**What the exercise asks**.
Your answer should hold all lines of the entries that include the word "pink".

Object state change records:
%%

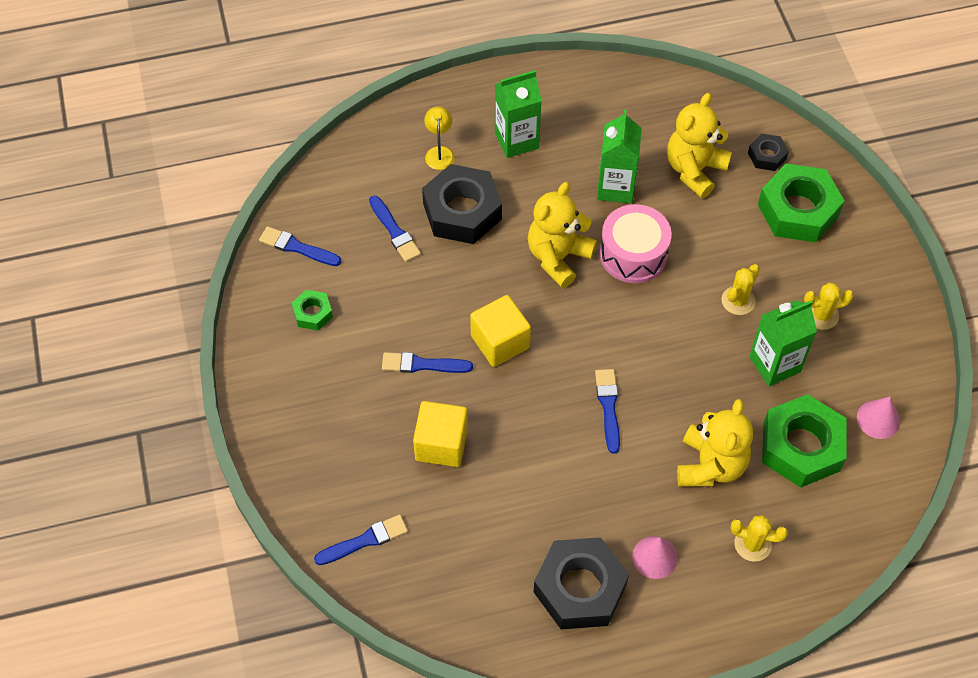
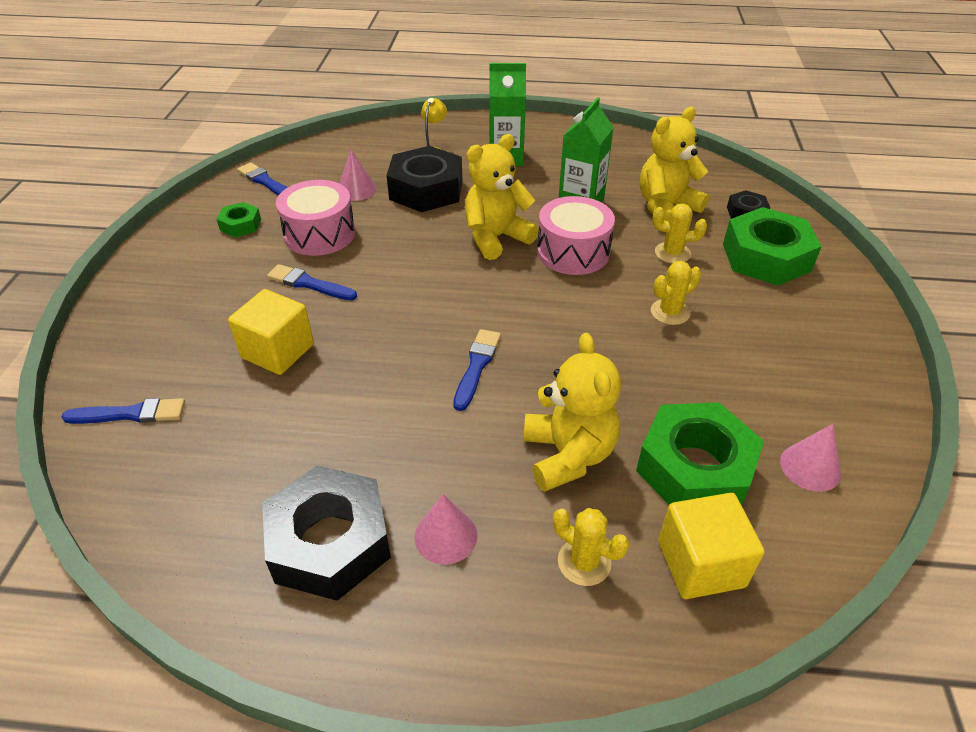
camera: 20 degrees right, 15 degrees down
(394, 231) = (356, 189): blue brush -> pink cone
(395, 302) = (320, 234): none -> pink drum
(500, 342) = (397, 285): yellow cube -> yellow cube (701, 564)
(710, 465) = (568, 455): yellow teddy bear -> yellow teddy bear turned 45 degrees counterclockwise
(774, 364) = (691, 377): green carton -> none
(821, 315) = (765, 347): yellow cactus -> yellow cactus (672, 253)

%%

**Result for this exercise**.
(394, 231) = (356, 189): blue brush -> pink cone
(395, 302) = (320, 234): none -> pink drum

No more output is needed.